Stored items
[Start of Attachment]

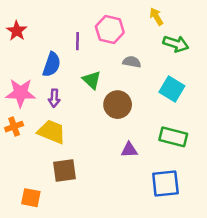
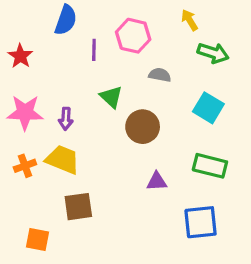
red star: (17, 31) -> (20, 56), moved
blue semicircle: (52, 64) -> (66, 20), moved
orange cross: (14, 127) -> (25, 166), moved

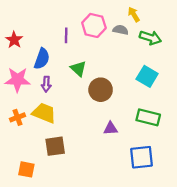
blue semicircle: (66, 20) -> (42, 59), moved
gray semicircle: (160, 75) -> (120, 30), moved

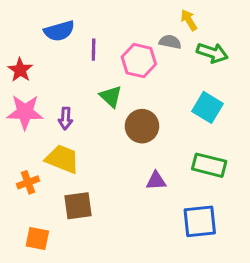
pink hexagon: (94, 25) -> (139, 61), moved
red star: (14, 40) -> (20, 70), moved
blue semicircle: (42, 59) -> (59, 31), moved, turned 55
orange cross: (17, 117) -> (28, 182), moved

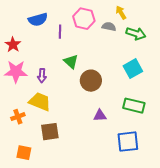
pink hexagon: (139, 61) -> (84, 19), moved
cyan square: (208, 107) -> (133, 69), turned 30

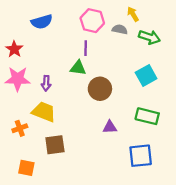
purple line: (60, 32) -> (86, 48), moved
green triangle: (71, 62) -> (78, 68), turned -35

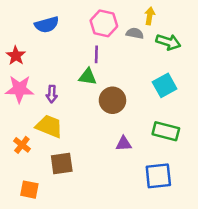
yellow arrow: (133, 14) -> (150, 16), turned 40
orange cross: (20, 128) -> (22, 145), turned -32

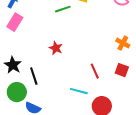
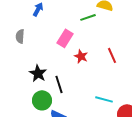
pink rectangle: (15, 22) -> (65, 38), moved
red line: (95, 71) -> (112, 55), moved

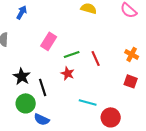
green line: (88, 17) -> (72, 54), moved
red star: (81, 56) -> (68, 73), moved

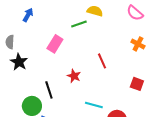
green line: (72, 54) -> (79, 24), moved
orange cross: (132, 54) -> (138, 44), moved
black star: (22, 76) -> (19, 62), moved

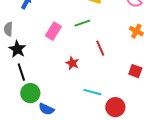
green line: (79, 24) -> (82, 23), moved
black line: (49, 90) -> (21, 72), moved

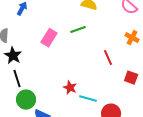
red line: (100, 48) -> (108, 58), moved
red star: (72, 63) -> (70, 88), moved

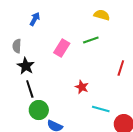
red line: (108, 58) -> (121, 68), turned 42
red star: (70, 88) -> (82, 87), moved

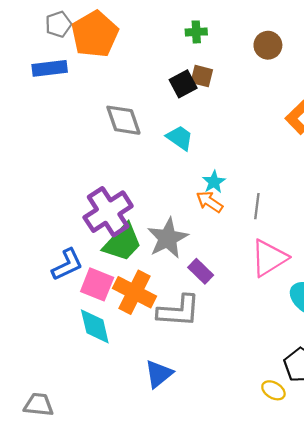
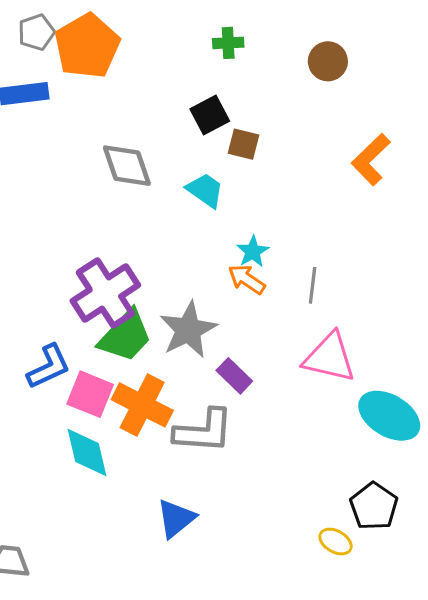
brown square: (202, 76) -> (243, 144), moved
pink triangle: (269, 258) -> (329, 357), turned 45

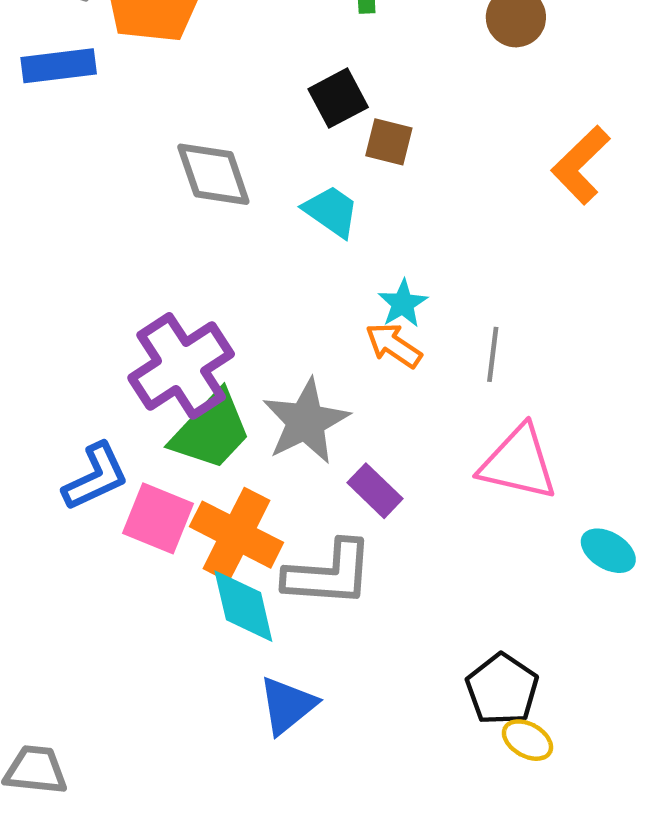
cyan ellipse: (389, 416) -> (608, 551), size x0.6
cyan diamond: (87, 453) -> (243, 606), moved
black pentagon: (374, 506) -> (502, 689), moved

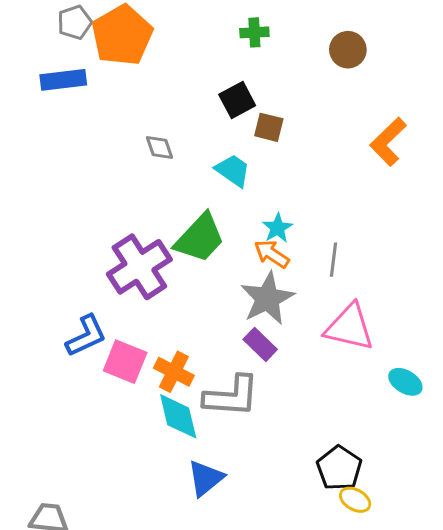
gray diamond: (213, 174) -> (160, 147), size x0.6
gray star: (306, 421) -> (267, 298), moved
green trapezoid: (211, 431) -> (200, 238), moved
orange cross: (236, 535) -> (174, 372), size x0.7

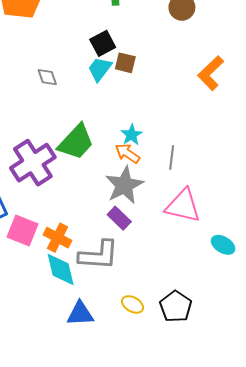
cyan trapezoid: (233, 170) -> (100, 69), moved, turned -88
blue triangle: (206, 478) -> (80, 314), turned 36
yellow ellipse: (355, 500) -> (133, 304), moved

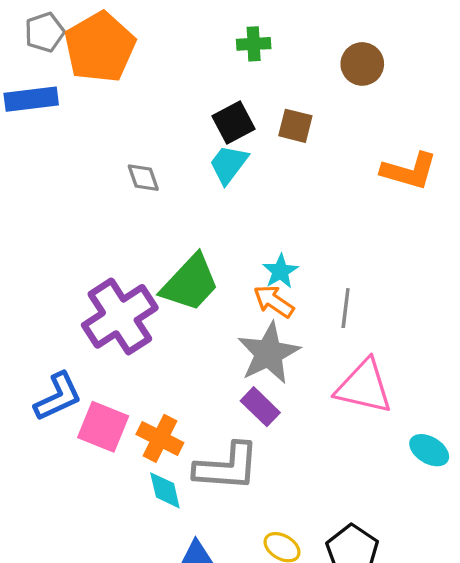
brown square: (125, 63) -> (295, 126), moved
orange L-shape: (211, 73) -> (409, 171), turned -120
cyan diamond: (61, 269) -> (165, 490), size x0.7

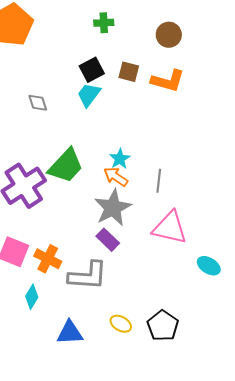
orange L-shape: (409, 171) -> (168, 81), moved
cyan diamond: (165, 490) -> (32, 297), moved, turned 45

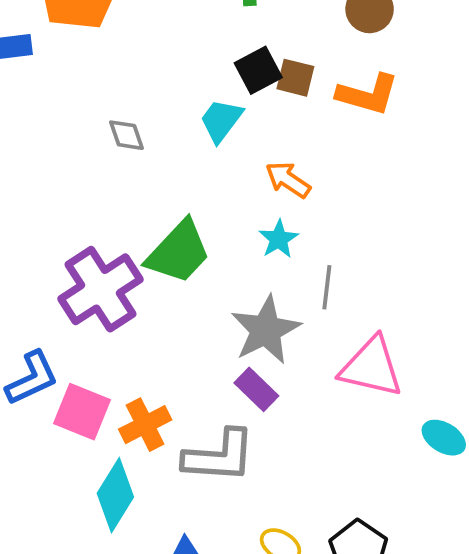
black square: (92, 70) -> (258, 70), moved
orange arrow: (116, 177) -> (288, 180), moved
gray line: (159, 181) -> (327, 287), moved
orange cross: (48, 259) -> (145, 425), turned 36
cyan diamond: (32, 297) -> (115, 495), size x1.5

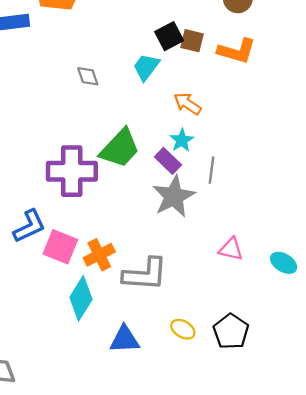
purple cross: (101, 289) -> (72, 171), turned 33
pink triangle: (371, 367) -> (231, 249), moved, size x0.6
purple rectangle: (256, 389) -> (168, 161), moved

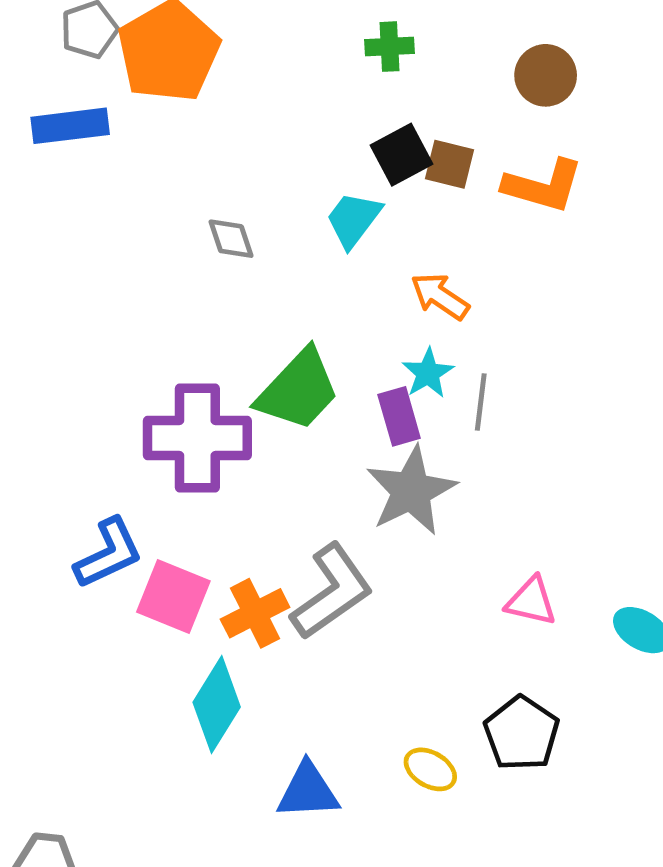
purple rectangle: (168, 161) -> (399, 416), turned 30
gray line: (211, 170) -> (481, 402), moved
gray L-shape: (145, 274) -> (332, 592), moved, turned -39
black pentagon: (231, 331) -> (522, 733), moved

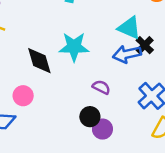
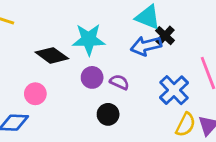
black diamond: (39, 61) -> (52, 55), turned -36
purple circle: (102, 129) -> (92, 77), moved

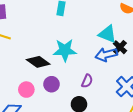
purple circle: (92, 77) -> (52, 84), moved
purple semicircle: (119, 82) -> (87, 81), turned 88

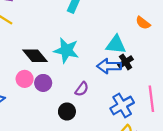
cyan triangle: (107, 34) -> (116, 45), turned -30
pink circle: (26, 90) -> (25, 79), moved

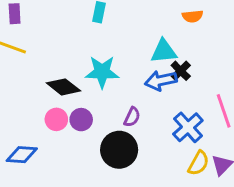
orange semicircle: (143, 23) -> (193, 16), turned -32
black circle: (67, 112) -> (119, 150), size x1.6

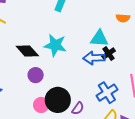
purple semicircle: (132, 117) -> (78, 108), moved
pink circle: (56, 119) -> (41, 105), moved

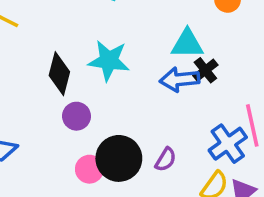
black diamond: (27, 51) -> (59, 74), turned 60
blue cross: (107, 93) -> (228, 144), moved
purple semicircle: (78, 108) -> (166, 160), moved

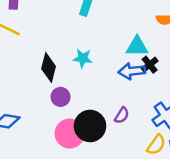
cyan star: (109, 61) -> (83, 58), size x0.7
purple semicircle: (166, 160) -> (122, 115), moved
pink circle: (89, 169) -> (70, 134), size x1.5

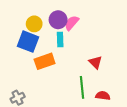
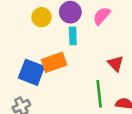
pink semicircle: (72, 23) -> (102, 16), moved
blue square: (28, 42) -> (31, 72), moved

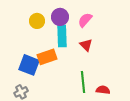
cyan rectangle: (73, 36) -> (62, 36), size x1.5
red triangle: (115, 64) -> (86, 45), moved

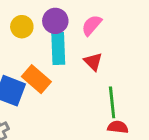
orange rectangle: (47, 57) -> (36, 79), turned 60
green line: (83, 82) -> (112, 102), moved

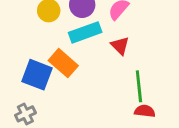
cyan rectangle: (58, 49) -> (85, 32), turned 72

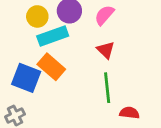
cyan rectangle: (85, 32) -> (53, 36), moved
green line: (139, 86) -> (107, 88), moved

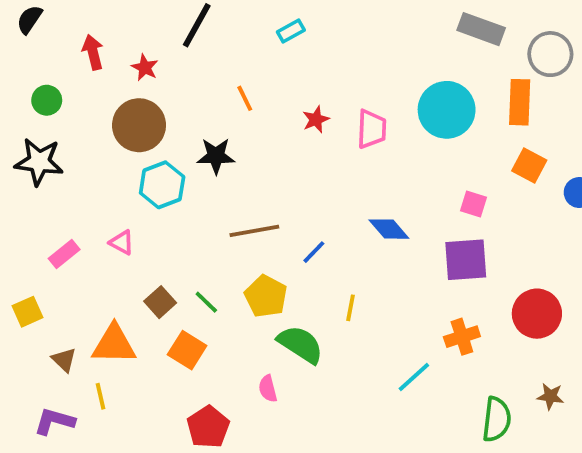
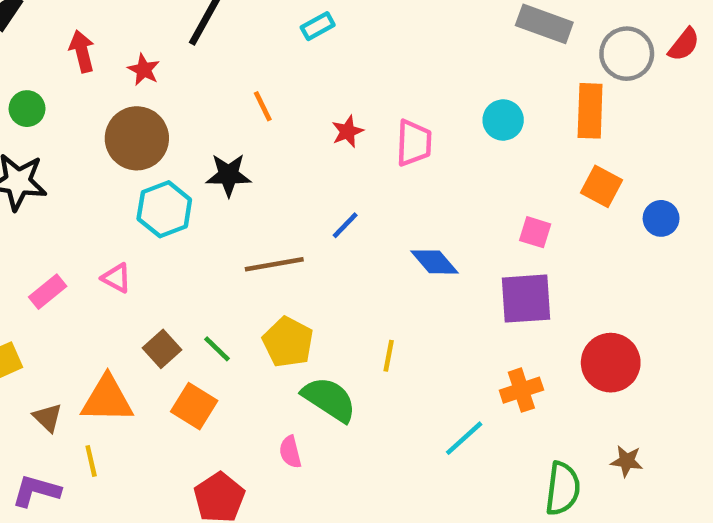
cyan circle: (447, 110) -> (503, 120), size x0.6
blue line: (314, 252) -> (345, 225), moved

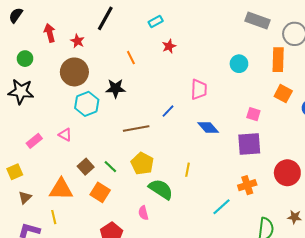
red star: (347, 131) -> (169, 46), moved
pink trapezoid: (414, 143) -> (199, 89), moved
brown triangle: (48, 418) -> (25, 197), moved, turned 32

[End of Attachment]

Written task:
Find, please, how many lines in the data include the word "pentagon", and put down that number only.

Completed task:
2